With the pictures left out, write out exactly the lines of the listing below that run from the line with "template.xlsx: [391,145,608,295] ->" through the line with "album.xlsx: [511,138,750,275] ->".

### Records provided
========================================

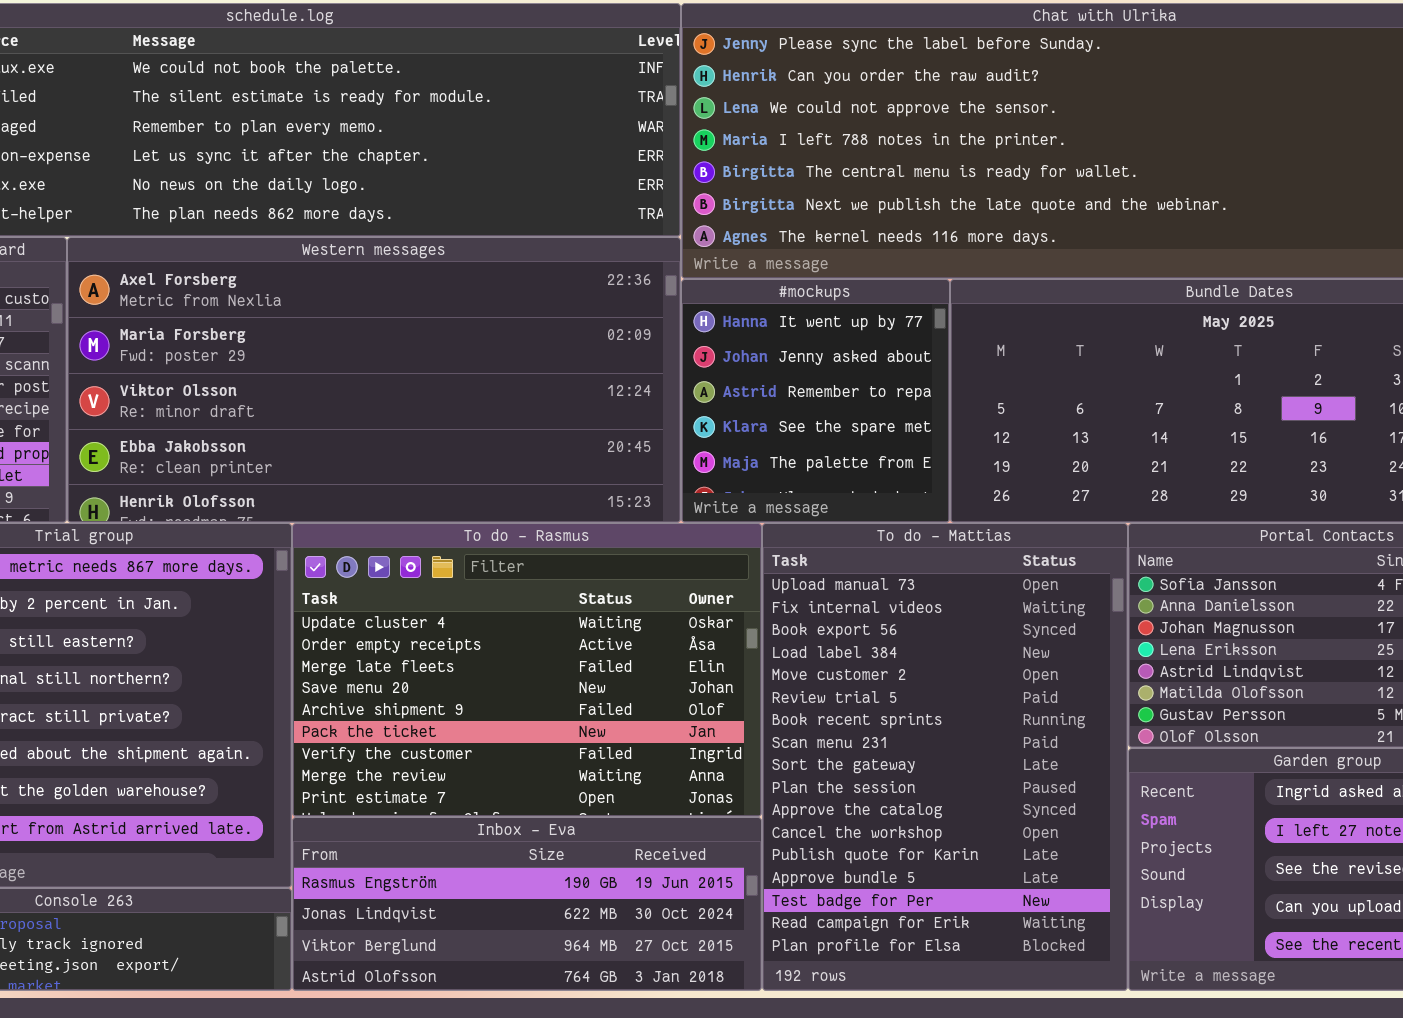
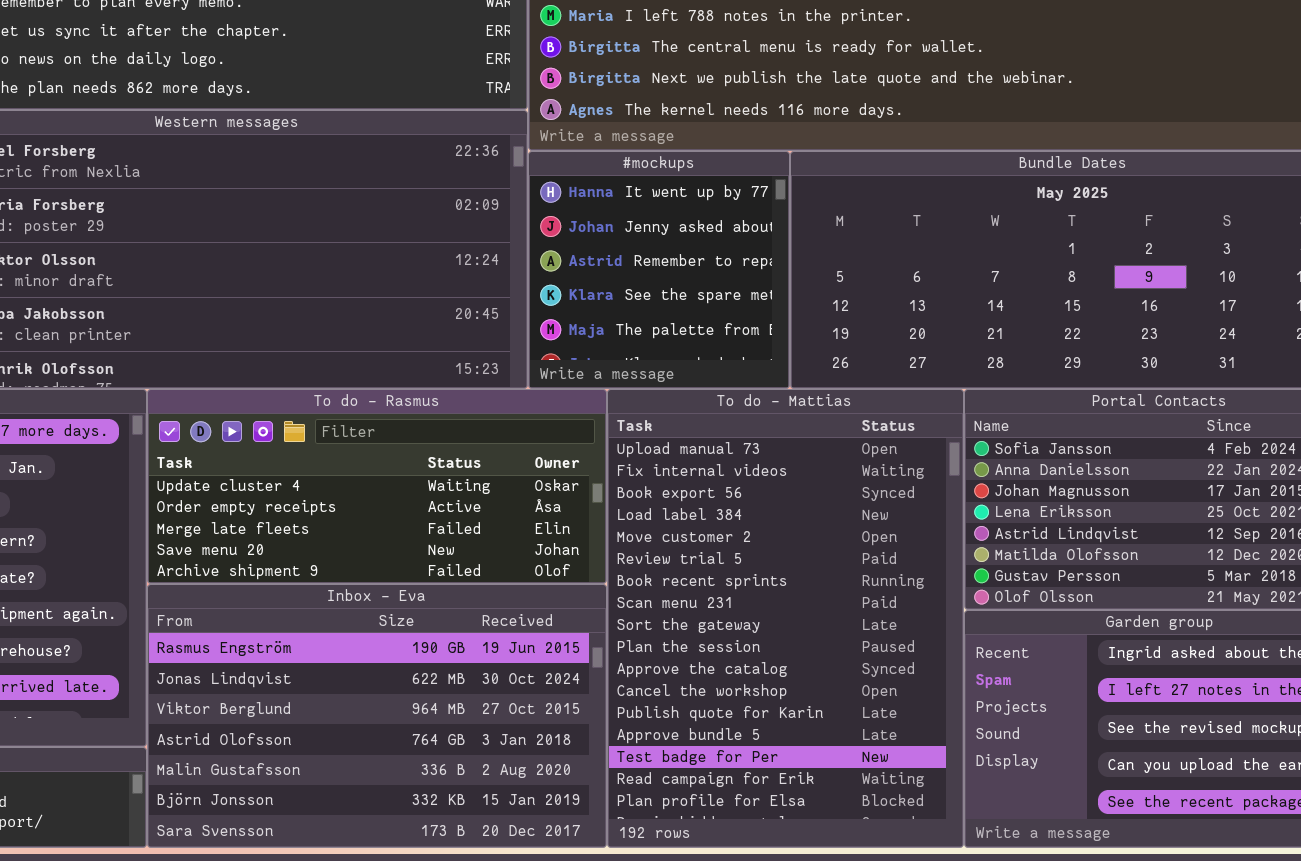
To do - Rasmus: [292,523,762,817] -> [147,389,607,584], resized
Inbox - Eva: [292,817,762,991] -> [147,584,607,848], resized

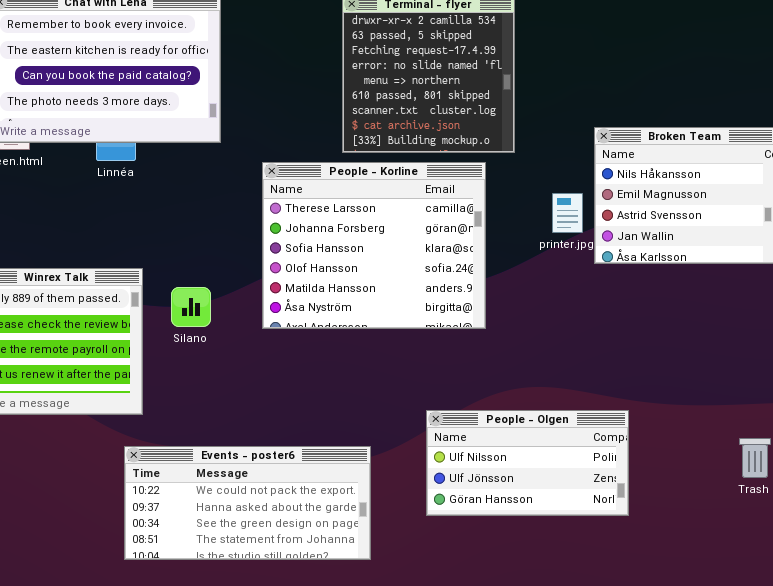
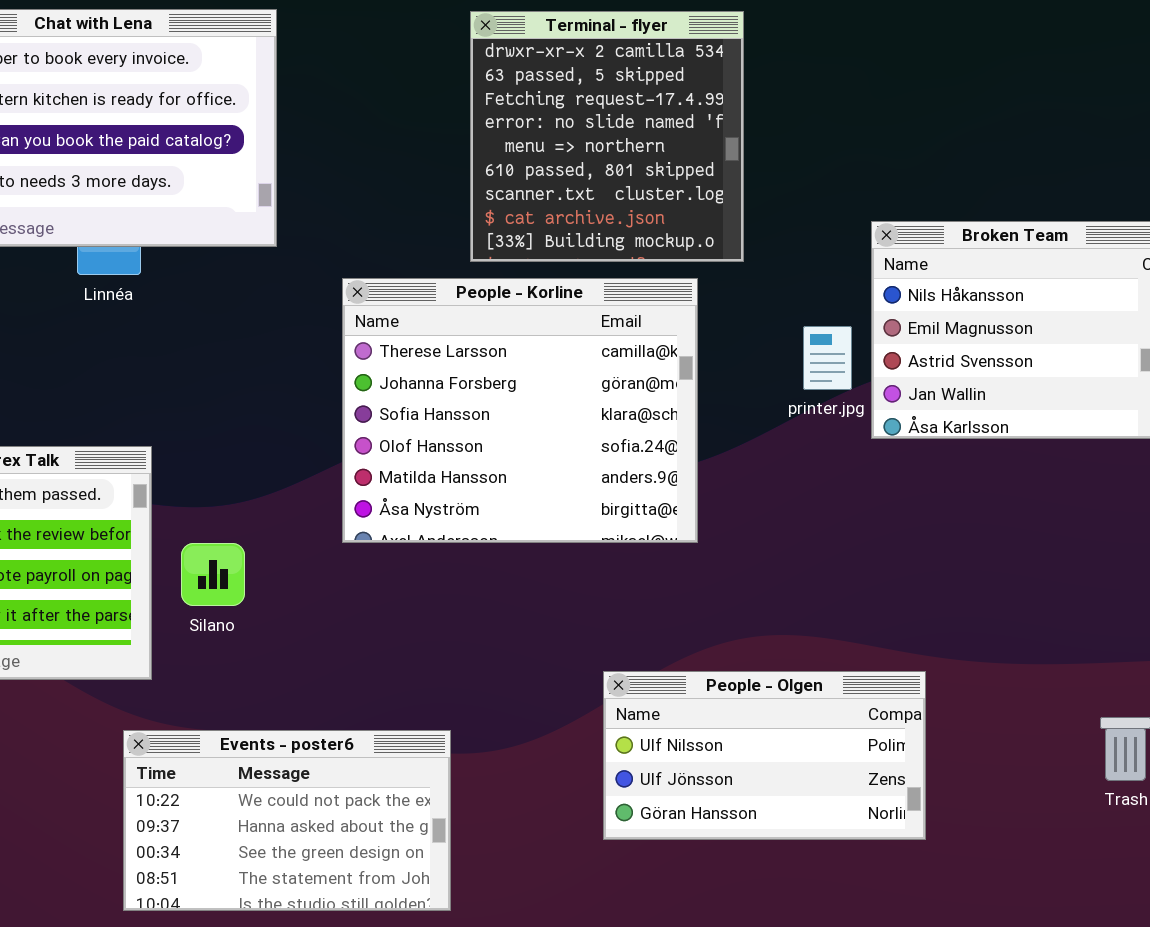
Silano: [171,287,211,327] -> [181,543,245,606], moved
Events - poster6: [124,446,371,560] -> [123,730,451,911], resized

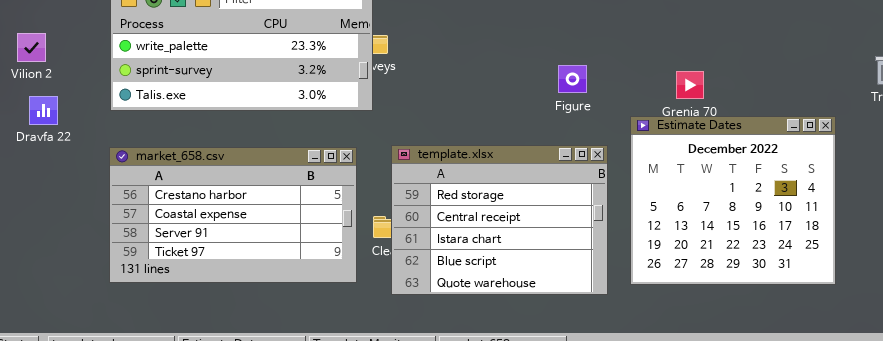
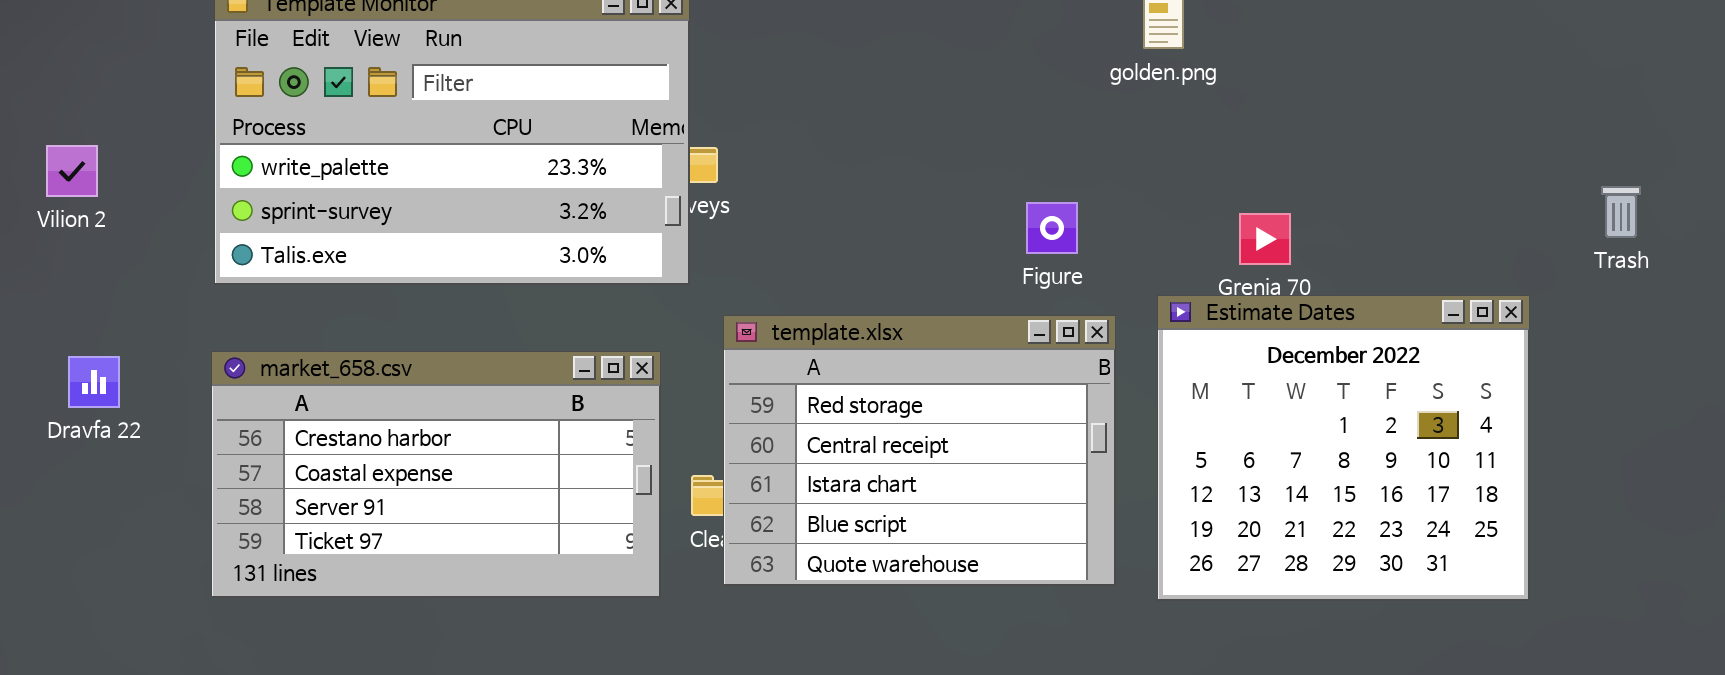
Dravfa 22: [29,96,58,125] -> [68,356,120,408], moved
template.xlsx: [391,145,608,295] -> [723,315,1116,586], moved

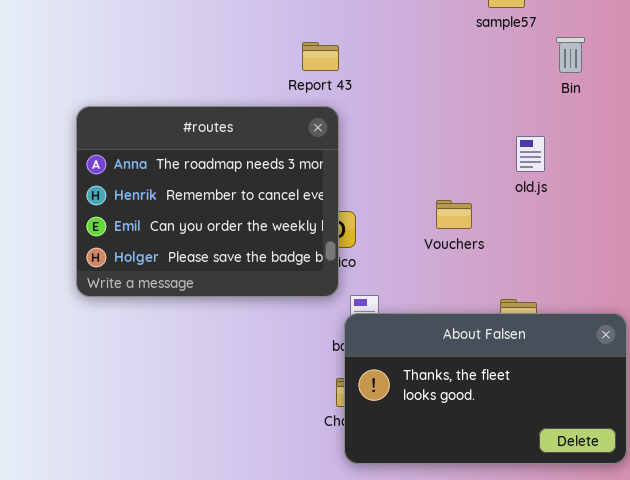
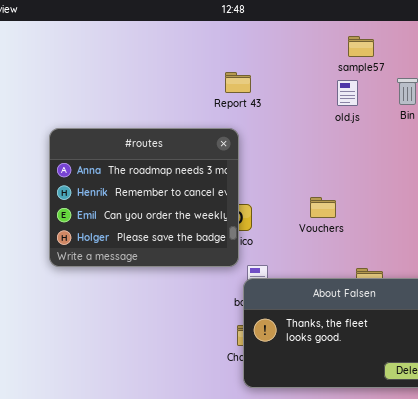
Report 43: [302,42,339,71] -> [225,72,251,93], moved
old.js: [516,136,545,172] -> [337,80,358,106], moved

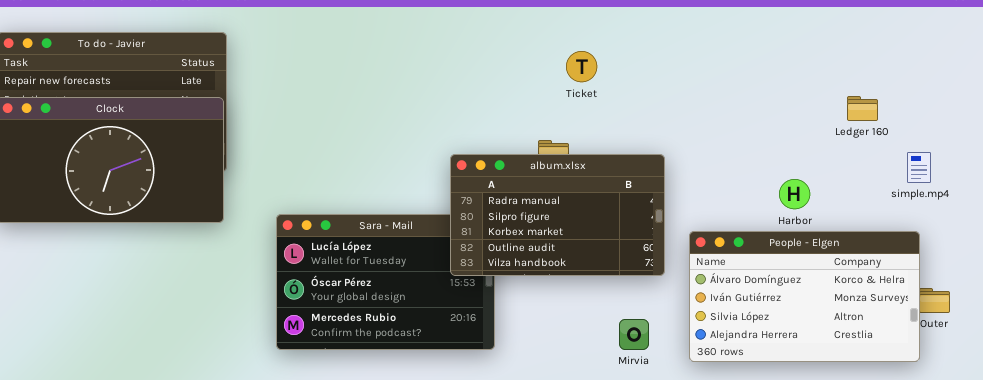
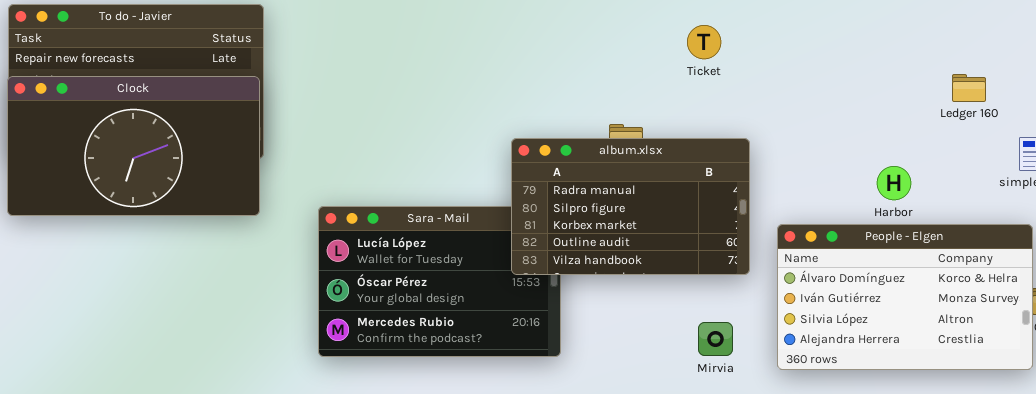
Ticket: [566,51,597,82] -> [687,25,721,59], moved

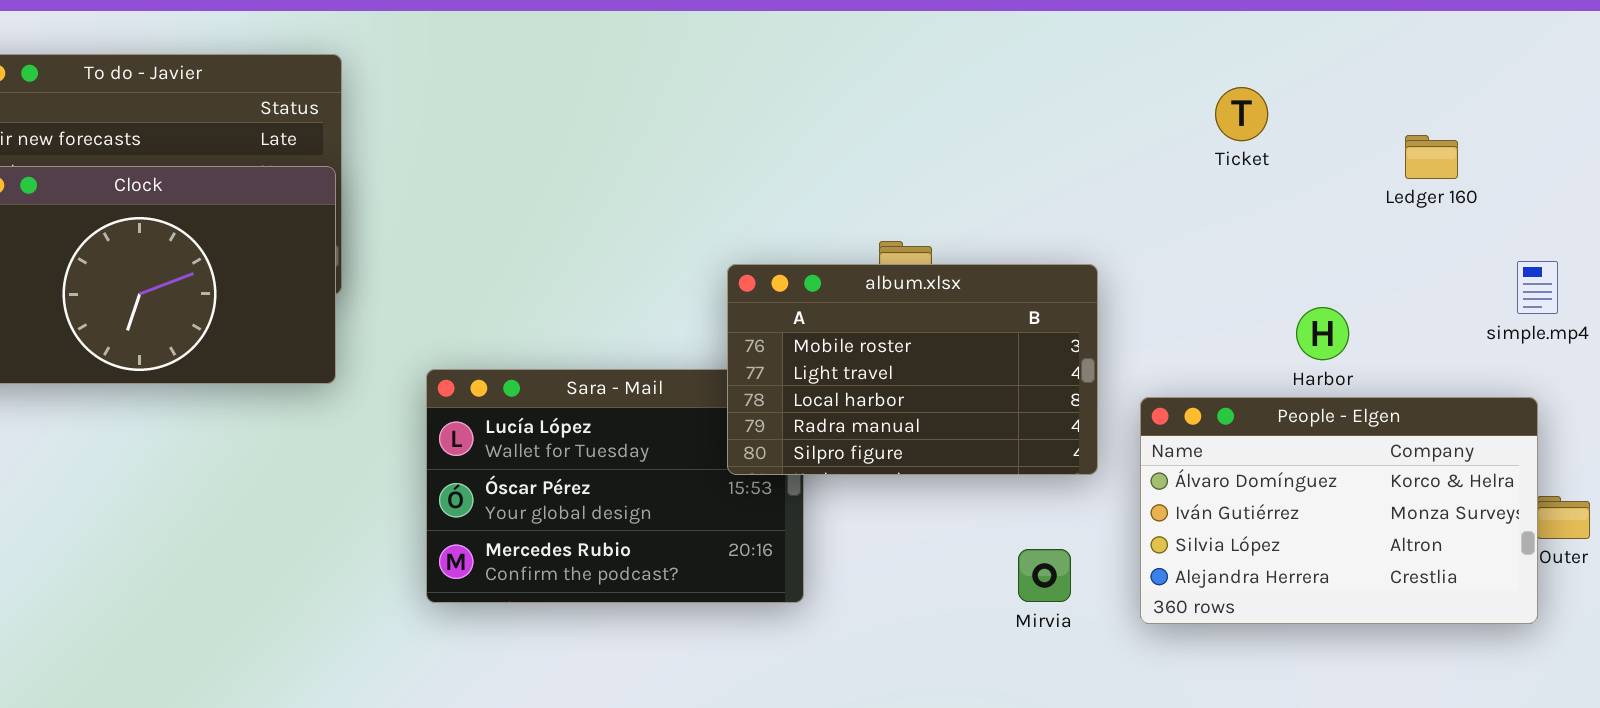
Ticket: [687,25,721,59] -> [1215,87,1268,141], moved
Ledger 160: [952,74,986,102] -> [1405,135,1458,179], moved
album.xlsx: [511,138,750,275] -> [727,264,1098,475], scrolled up 3 rows

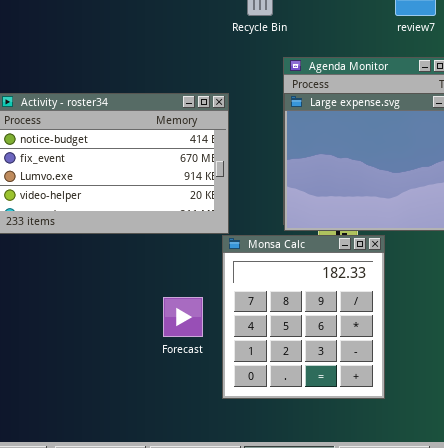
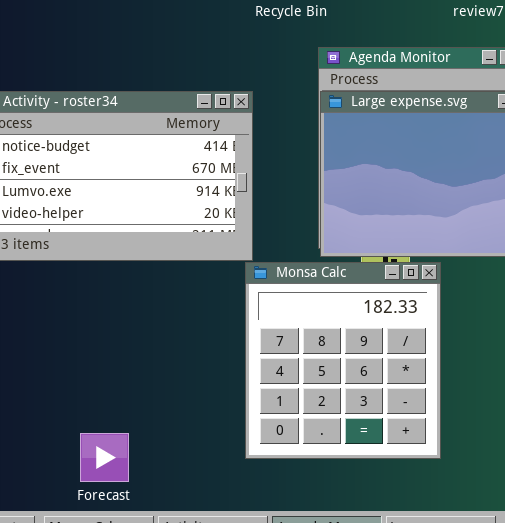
Forecast: [163,297,203,337] -> [80,433,129,482], moved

========================================

### Finished task
template.xlsx: [391,145,608,295] -> [723,315,1116,586], moved

Report 43: [302,42,339,71] -> [225,72,251,93], moved
old.js: [516,136,545,172] -> [337,80,358,106], moved

Ticket: [566,51,597,82] -> [687,25,721,59], moved

Ticket: [687,25,721,59] -> [1215,87,1268,141], moved
Ledger 160: [952,74,986,102] -> [1405,135,1458,179], moved
album.xlsx: [511,138,750,275] -> [727,264,1098,475], scrolled up 3 rows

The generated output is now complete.